- Exercise prompt: Without the images, repeat every line of the listing exactly.

- Recorded information:
*-*-*
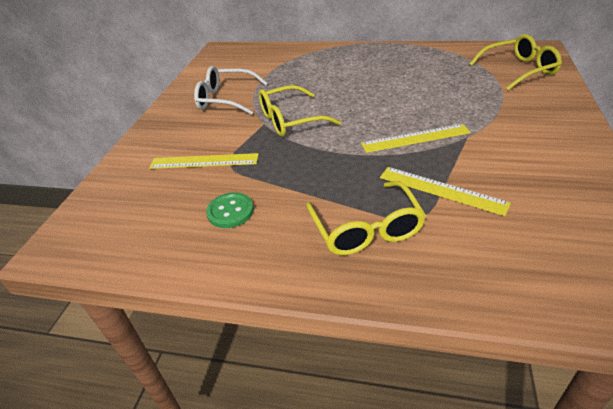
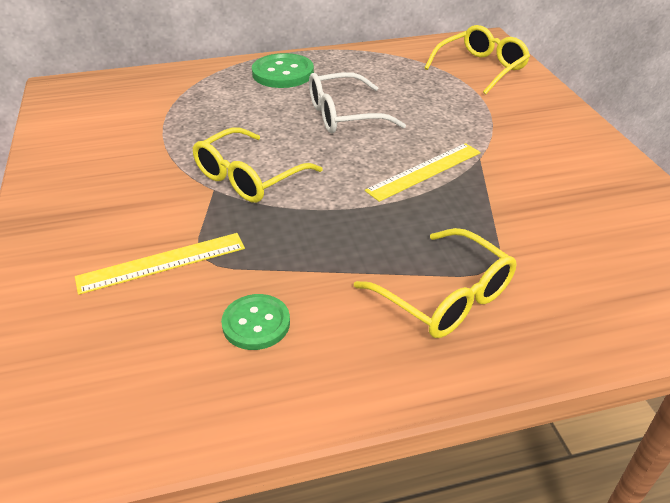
camera: 30 degrees left, 0 degrees up
(225, 99) = (126, 164): white glasses -> white glasses (343, 115)
(360, 56) = (283, 73): none -> green button
(441, 190) = (495, 228): yellow ruler -> none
*-*-*
- Task answer:
camera: 30 degrees left, 0 degrees up
(225, 99) = (126, 164): white glasses -> white glasses (343, 115)
(360, 56) = (283, 73): none -> green button
(441, 190) = (495, 228): yellow ruler -> none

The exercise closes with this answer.